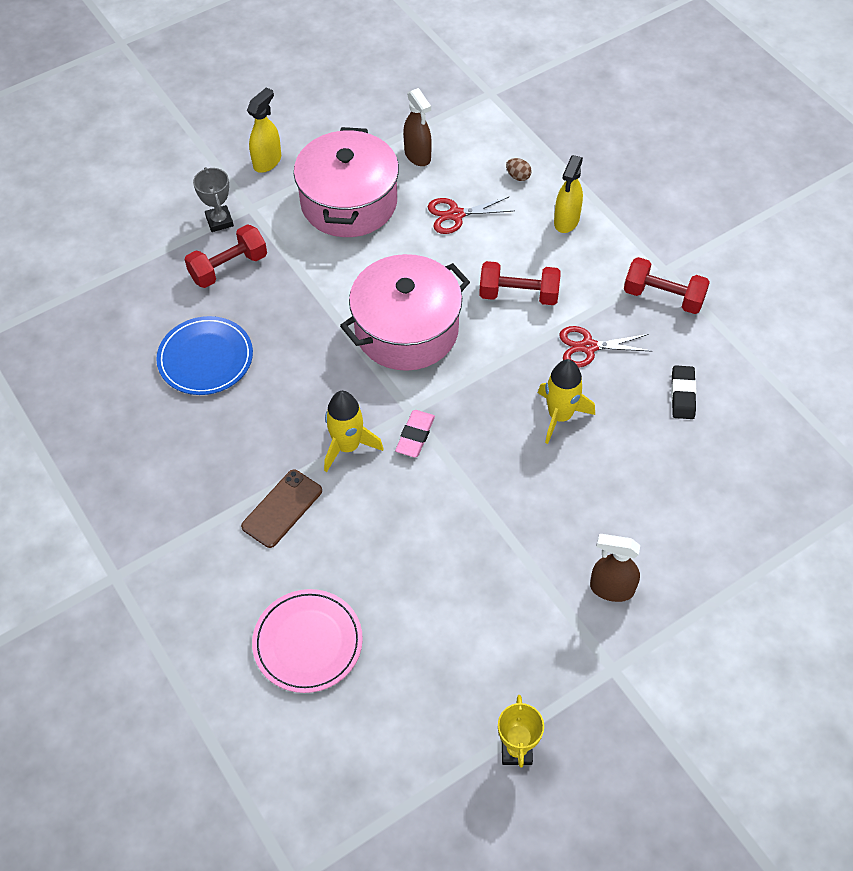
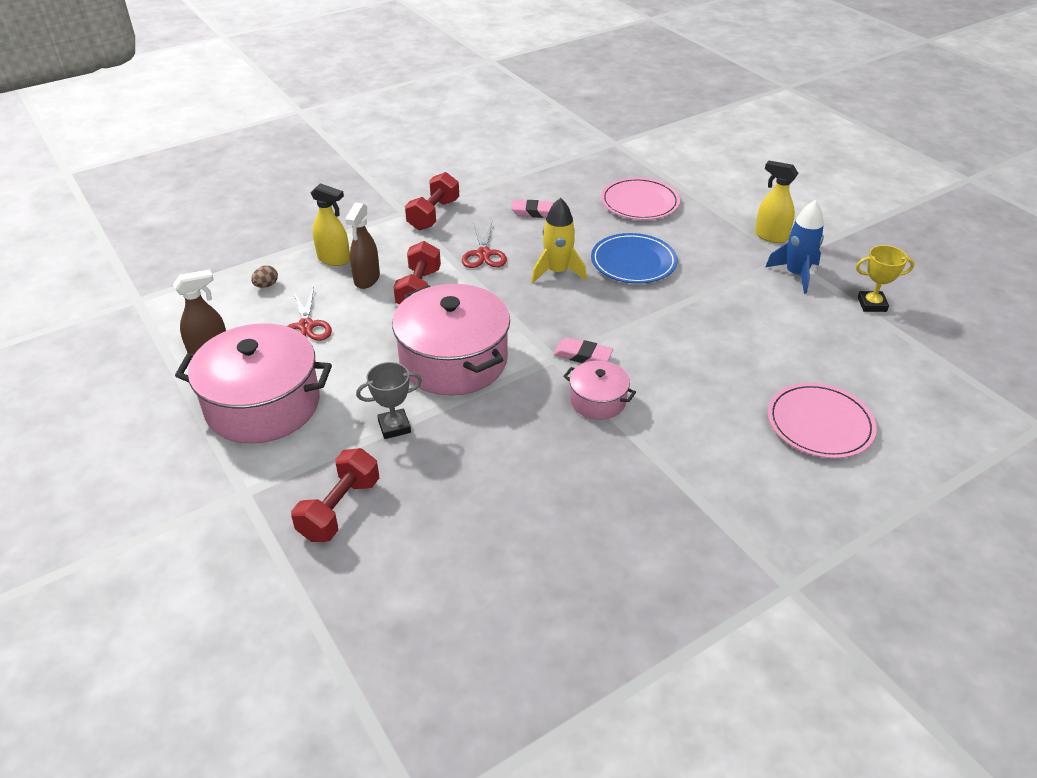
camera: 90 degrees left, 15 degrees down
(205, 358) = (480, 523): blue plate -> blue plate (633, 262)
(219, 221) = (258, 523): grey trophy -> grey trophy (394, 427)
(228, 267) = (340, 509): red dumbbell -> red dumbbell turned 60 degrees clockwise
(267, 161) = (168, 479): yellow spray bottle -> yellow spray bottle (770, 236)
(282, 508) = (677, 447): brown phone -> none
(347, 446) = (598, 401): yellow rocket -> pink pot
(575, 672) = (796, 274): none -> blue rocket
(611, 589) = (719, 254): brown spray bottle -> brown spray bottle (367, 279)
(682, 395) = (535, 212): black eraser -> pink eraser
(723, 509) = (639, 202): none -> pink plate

> [WHAT THIS TASK INVOLVES] Each line above that includes "plate" counts once; state the total and nothing more.

> [EXERCISE RESULT] 2